Only the lines from the one containing "The second view lost the gray torch" through the one containing "The second view gained the gray" should be printed, exactly as they appear below, with both ends included.

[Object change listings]

*** Block opens ***

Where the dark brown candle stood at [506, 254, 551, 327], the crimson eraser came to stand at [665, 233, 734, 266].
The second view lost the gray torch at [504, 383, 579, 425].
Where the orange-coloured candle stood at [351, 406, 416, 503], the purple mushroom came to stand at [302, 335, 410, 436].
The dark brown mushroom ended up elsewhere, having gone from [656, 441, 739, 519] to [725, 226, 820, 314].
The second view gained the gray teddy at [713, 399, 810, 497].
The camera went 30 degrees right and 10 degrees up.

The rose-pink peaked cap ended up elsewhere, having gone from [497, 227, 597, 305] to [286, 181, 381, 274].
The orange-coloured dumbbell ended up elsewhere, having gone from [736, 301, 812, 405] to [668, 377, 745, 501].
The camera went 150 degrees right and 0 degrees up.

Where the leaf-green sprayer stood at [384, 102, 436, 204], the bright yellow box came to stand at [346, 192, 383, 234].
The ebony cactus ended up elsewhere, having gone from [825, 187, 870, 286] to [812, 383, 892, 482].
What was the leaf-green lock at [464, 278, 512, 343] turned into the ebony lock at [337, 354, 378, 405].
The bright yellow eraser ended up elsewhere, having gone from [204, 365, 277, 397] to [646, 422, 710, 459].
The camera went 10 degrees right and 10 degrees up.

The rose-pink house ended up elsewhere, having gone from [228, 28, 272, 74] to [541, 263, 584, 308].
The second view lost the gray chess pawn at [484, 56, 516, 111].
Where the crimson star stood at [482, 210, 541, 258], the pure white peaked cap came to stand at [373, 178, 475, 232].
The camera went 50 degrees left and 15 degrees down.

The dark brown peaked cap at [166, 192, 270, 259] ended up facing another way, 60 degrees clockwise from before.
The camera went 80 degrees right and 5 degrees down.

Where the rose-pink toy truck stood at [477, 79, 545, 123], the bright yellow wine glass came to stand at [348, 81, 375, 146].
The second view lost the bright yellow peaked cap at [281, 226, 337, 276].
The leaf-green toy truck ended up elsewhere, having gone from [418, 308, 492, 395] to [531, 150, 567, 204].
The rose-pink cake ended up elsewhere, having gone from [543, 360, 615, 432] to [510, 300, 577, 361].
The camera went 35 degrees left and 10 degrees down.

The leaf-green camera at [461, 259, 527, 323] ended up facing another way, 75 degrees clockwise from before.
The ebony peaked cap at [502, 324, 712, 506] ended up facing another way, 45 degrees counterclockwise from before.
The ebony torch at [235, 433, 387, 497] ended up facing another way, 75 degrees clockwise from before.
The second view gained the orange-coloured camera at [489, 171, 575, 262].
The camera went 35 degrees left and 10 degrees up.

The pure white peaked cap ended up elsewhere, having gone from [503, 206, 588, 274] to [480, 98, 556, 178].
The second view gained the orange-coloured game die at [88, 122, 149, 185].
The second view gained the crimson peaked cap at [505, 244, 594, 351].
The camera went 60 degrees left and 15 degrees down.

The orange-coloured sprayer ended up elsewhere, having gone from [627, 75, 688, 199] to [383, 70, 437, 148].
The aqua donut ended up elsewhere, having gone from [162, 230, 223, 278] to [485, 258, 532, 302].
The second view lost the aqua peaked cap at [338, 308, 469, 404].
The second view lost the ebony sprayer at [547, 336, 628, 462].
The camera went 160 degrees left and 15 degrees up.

*** Block closes ***

*RESPONSE AREA*:
The second view lost the gray torch at [504, 383, 579, 425].
Where the orange-coloured candle stood at [351, 406, 416, 503], the purple mushroom came to stand at [302, 335, 410, 436].
The dark brown mushroom ended up elsewhere, having gone from [656, 441, 739, 519] to [725, 226, 820, 314].
The second view gained the gray teddy at [713, 399, 810, 497].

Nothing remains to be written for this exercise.